Shape scene image sequences
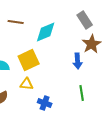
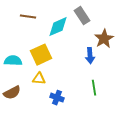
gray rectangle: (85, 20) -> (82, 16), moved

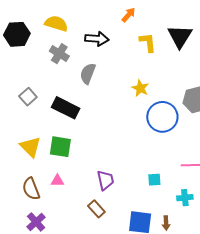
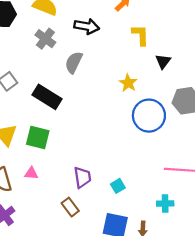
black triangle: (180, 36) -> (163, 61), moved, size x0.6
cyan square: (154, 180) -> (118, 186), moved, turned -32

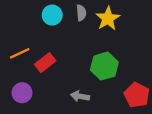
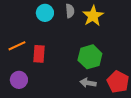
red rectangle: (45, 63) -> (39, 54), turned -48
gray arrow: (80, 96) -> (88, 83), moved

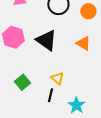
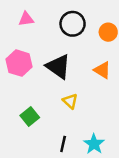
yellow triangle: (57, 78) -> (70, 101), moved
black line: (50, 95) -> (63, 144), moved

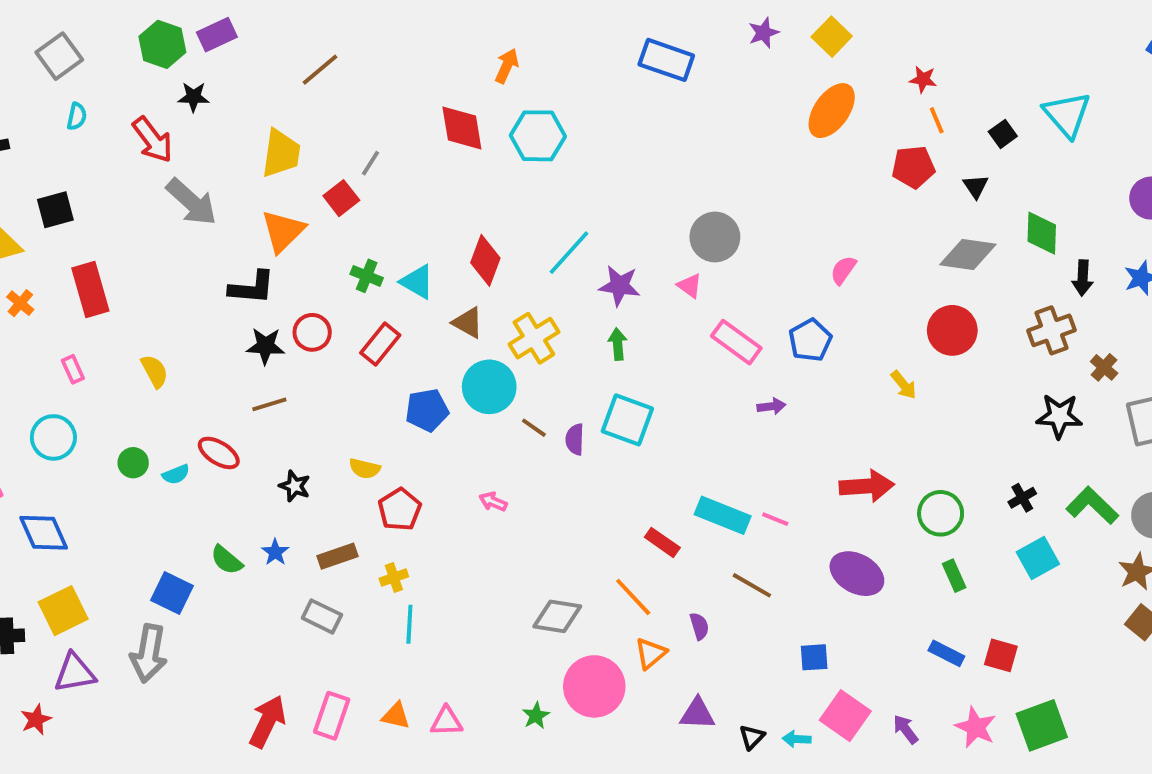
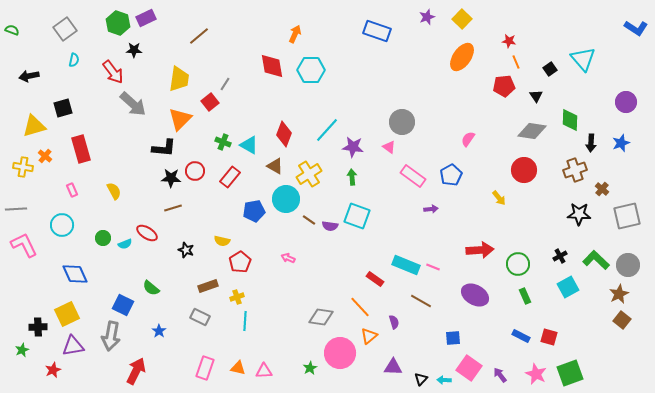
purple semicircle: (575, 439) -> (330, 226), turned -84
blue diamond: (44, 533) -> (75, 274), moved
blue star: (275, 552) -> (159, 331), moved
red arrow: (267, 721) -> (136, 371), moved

_What you will do_
Go through the entries and retype them exactly, except for the images.

_Completed task_
gray rectangle: (85, 20) -> (82, 16), moved

black triangle: (180, 36) -> (163, 61), moved, size x0.6
cyan square: (154, 180) -> (118, 186), moved, turned -32

red rectangle: (45, 63) -> (39, 54), turned -48
gray arrow: (80, 96) -> (88, 83), moved

yellow triangle: (57, 78) -> (70, 101), moved
black line: (50, 95) -> (63, 144), moved

purple semicircle: (575, 439) -> (330, 226), turned -84
blue diamond: (44, 533) -> (75, 274), moved
blue star: (275, 552) -> (159, 331), moved
red arrow: (267, 721) -> (136, 371), moved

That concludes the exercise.